Dataset entries:
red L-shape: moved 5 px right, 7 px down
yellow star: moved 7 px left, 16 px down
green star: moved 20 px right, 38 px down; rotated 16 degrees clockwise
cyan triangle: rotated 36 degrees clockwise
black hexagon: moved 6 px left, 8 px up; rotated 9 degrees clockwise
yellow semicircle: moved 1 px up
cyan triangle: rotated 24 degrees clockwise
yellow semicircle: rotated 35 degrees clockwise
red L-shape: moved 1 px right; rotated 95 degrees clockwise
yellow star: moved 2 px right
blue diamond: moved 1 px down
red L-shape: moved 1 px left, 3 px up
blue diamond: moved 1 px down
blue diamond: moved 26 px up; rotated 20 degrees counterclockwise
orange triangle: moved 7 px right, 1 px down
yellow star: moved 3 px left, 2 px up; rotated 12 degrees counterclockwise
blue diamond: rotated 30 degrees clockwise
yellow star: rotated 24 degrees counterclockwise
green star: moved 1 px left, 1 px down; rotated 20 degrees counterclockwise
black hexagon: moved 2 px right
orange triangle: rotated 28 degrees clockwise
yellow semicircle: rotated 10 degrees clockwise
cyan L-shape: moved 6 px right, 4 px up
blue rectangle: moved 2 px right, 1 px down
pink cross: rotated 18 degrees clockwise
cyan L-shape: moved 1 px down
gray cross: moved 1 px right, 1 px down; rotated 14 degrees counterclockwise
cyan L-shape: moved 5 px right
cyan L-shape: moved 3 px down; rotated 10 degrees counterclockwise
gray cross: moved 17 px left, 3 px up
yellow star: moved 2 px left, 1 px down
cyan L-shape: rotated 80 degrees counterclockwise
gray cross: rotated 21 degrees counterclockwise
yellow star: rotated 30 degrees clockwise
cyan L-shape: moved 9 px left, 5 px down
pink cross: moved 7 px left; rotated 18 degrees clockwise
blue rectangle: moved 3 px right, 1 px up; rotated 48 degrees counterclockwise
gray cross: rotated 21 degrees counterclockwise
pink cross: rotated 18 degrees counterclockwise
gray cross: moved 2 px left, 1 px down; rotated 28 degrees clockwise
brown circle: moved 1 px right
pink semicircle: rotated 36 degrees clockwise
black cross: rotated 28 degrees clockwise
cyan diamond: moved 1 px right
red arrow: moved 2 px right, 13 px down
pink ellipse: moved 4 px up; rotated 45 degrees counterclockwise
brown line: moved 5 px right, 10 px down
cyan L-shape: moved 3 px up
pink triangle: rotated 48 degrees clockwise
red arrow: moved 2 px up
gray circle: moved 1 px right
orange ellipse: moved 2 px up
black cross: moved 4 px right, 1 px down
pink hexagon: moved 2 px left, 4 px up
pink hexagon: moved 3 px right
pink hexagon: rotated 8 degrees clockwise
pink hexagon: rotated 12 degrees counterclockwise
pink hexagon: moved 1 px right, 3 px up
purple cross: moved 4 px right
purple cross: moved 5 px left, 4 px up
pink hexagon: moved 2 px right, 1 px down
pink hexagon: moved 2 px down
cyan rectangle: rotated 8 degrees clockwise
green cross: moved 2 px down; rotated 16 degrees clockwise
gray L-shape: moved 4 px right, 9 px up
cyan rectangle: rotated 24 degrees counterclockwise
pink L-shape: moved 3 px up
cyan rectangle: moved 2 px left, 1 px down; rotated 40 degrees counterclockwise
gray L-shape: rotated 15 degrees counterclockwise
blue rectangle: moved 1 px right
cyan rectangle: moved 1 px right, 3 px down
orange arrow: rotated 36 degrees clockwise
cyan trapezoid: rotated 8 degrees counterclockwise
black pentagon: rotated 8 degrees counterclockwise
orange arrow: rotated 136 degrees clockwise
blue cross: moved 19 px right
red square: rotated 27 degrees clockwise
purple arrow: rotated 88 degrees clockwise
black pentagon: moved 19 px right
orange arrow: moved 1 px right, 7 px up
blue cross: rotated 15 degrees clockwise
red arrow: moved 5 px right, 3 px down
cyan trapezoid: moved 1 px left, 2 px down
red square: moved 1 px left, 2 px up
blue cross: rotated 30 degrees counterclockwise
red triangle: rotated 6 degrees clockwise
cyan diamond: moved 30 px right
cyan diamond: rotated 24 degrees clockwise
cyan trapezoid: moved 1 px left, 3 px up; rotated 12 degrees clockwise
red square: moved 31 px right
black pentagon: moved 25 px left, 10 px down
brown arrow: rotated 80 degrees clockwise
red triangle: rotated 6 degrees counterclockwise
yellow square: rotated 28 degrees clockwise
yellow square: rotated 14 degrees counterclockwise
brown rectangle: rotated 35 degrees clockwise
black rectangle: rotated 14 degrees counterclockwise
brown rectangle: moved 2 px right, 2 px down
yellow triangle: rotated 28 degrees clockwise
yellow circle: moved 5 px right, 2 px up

■ **The problem**:
Copy the data above word for word, from its first line through the line with "yellow semicircle: moved 1 px up", and include no other lines.

■ **Solution for this problem**:
red L-shape: moved 5 px right, 7 px down
yellow star: moved 7 px left, 16 px down
green star: moved 20 px right, 38 px down; rotated 16 degrees clockwise
cyan triangle: rotated 36 degrees clockwise
black hexagon: moved 6 px left, 8 px up; rotated 9 degrees clockwise
yellow semicircle: moved 1 px up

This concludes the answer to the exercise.